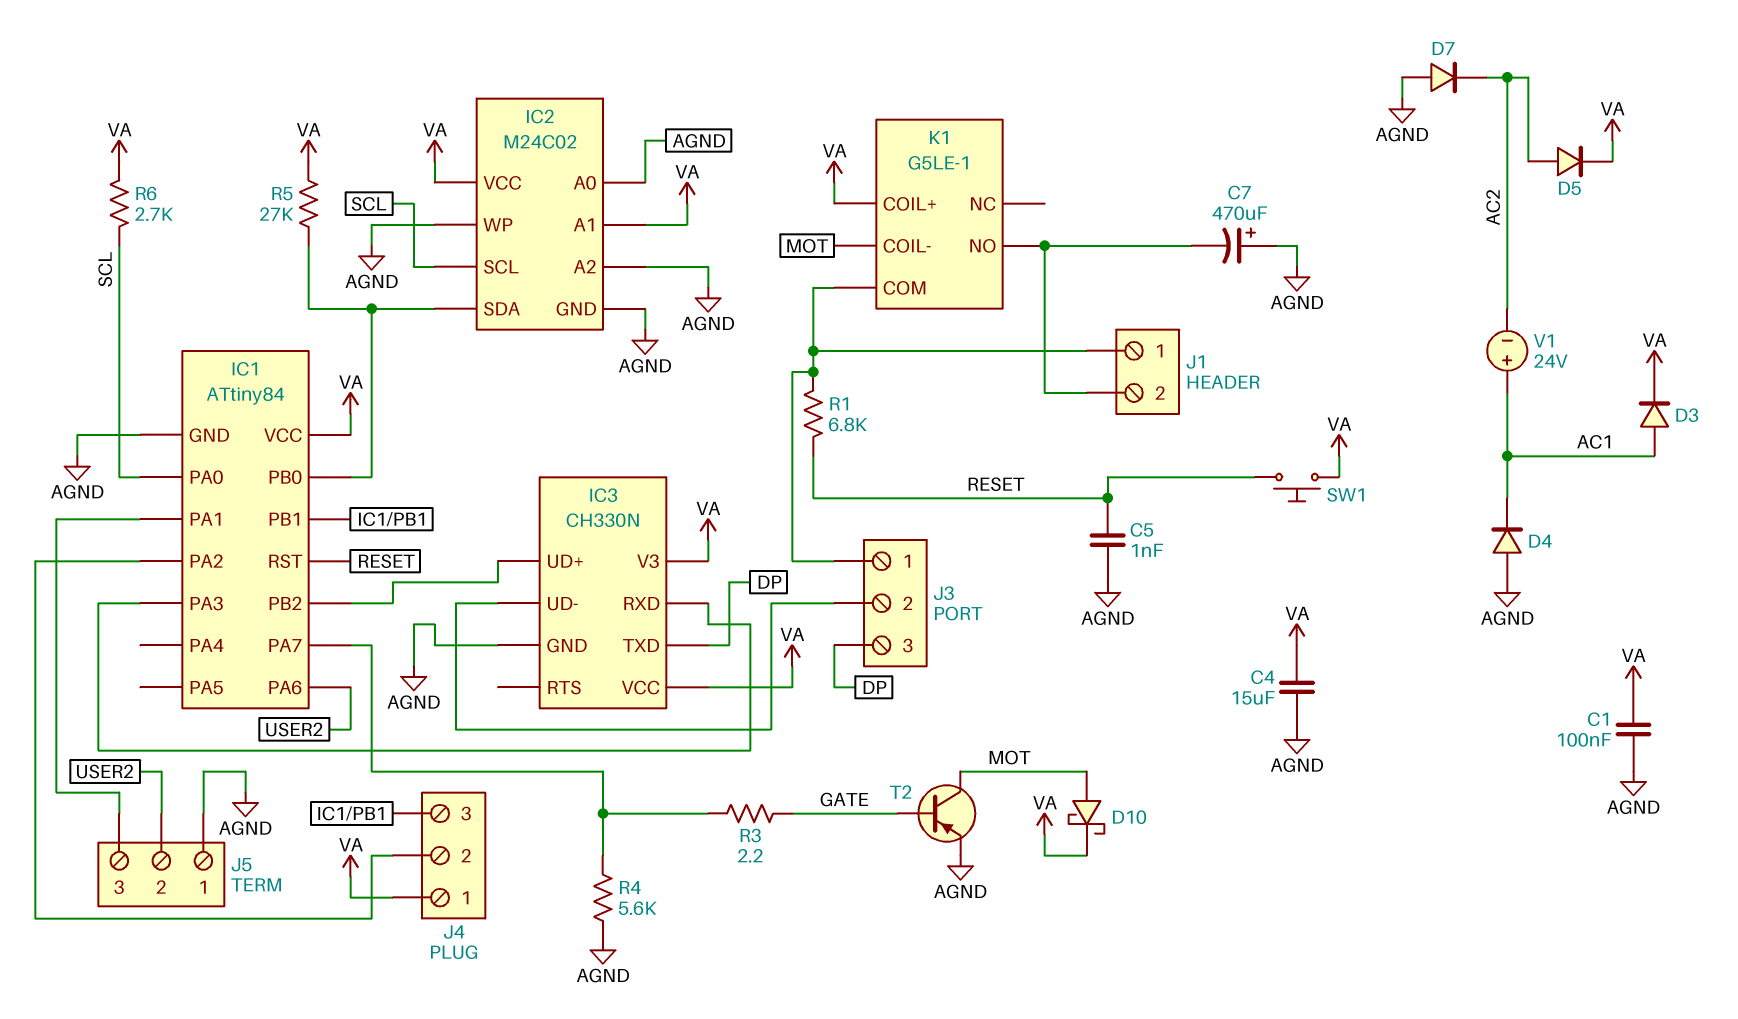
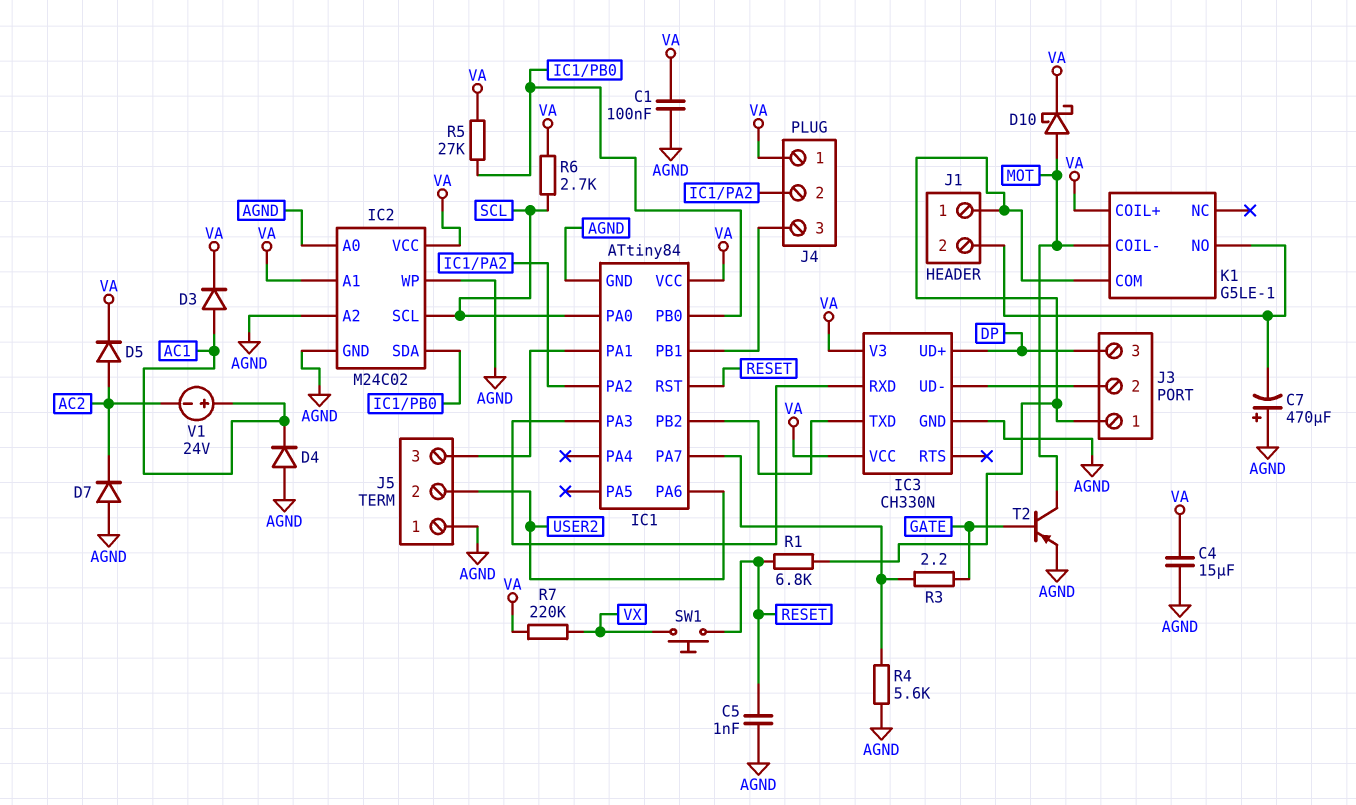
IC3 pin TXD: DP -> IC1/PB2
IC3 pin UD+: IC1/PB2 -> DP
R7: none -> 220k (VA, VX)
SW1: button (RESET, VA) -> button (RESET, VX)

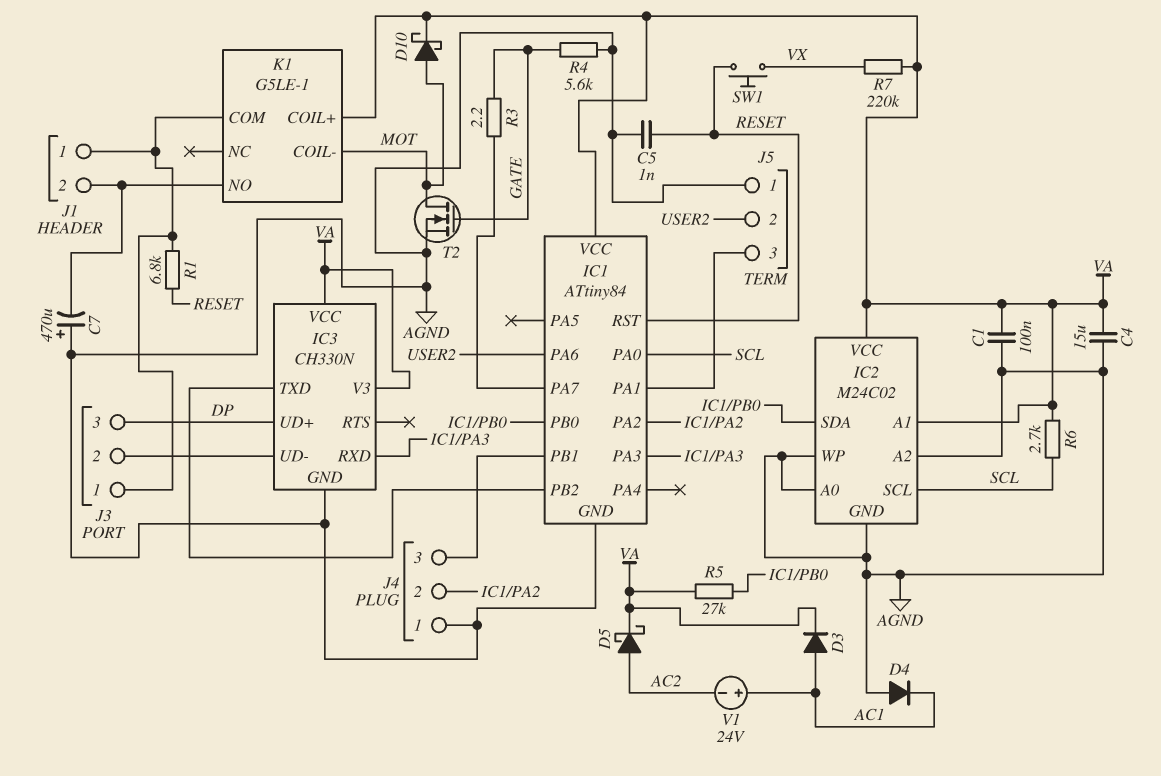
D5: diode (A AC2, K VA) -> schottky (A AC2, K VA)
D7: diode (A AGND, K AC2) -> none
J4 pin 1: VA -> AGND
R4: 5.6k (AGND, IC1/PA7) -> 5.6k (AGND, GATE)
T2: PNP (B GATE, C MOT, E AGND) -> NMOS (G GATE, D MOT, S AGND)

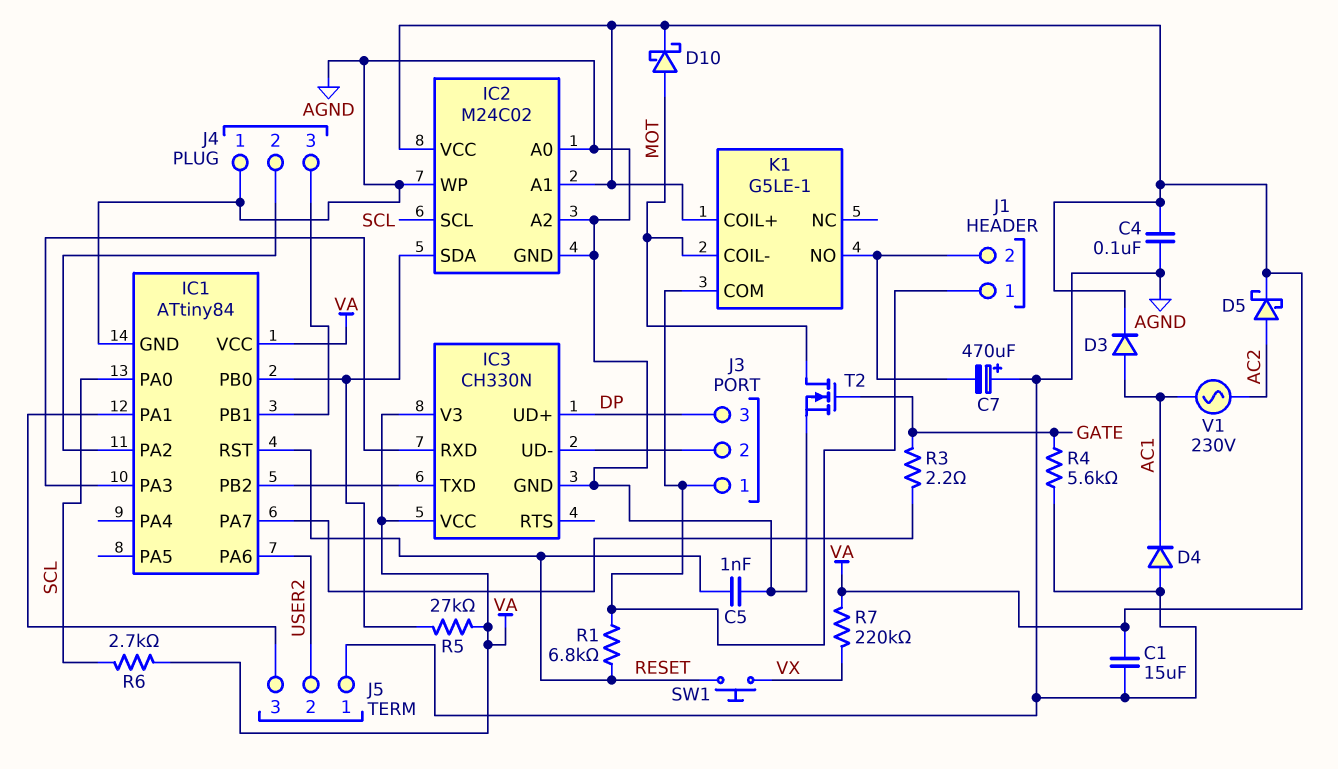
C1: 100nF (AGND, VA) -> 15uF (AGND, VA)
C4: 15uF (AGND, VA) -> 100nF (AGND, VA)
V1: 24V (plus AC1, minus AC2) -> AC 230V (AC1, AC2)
■ ■ ■ ■ ■
If an entry holds a picture, leave the picture out and repeat the rest exactly.

IC3 pin TXD: DP -> IC1/PB2
IC3 pin UD+: IC1/PB2 -> DP
R7: none -> 220k (VA, VX)
SW1: button (RESET, VA) -> button (RESET, VX)

D5: diode (A AC2, K VA) -> schottky (A AC2, K VA)
D7: diode (A AGND, K AC2) -> none
J4 pin 1: VA -> AGND
R4: 5.6k (AGND, IC1/PA7) -> 5.6k (AGND, GATE)
T2: PNP (B GATE, C MOT, E AGND) -> NMOS (G GATE, D MOT, S AGND)

C1: 100nF (AGND, VA) -> 15uF (AGND, VA)
C4: 15uF (AGND, VA) -> 100nF (AGND, VA)
V1: 24V (plus AC1, minus AC2) -> AC 230V (AC1, AC2)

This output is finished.